> _Your assignment_
The full listing is to be returned exactly as given, but without pictures.

> _Dataset extract_
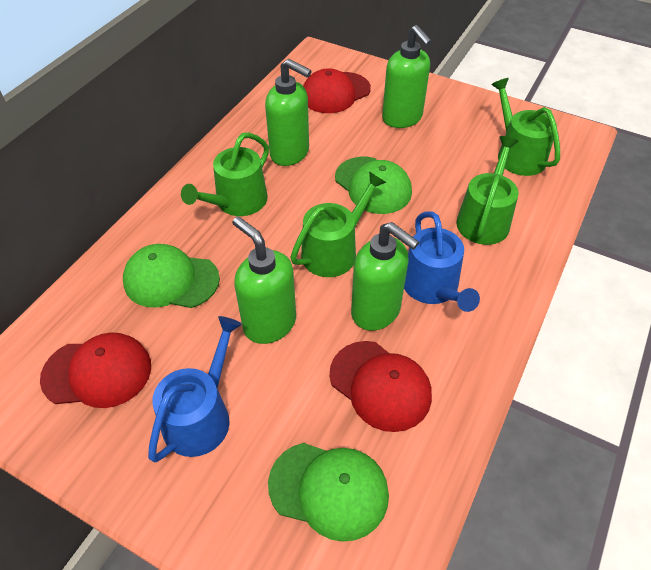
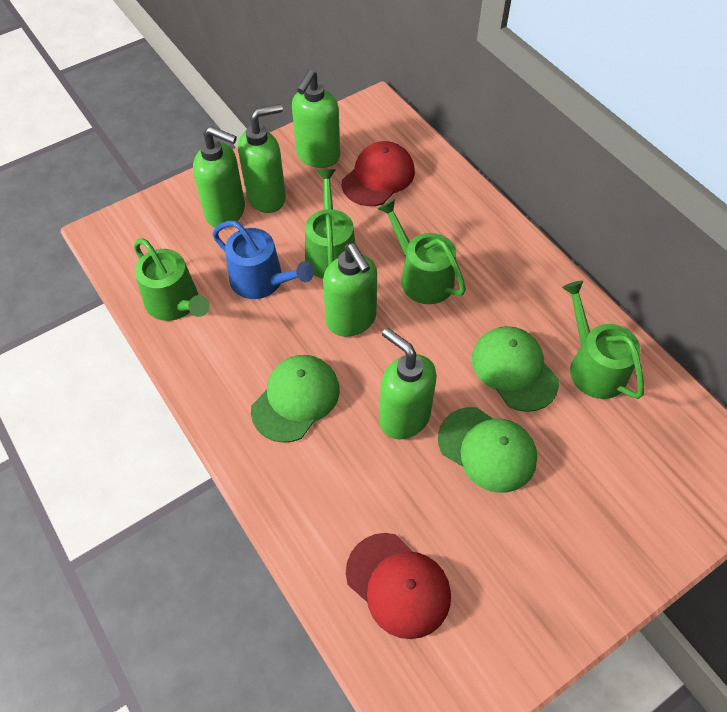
blue watering can: 2 -> 1
green soap dispenser: 4 -> 5
red cap: 3 -> 2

> _Exercise response_
blue watering can: 2 -> 1
green soap dispenser: 4 -> 5
red cap: 3 -> 2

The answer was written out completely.